══ Data supplied ══

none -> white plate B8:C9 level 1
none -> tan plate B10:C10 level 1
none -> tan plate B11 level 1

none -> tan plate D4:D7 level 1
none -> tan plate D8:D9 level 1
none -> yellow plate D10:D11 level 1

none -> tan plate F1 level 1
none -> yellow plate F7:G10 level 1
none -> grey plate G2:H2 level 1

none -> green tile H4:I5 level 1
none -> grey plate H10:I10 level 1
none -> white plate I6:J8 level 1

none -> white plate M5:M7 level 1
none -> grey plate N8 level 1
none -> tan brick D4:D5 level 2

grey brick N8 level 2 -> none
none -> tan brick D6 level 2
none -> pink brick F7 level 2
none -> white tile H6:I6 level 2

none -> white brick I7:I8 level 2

═══
══ Data supplied ══

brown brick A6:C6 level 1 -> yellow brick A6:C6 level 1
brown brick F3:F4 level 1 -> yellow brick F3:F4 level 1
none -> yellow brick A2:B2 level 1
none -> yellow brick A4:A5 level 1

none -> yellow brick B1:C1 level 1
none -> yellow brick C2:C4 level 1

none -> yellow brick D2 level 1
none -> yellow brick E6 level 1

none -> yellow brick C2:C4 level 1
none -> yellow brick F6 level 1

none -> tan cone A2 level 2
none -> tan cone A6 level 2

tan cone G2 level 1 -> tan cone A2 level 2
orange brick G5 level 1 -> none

═══

Task statement:
Of the lines above, show those in which "grey" appears.

Task solution:
none -> grey plate G2:H2 level 1
none -> grey plate H10:I10 level 1
none -> grey plate N8 level 1
grey brick N8 level 2 -> none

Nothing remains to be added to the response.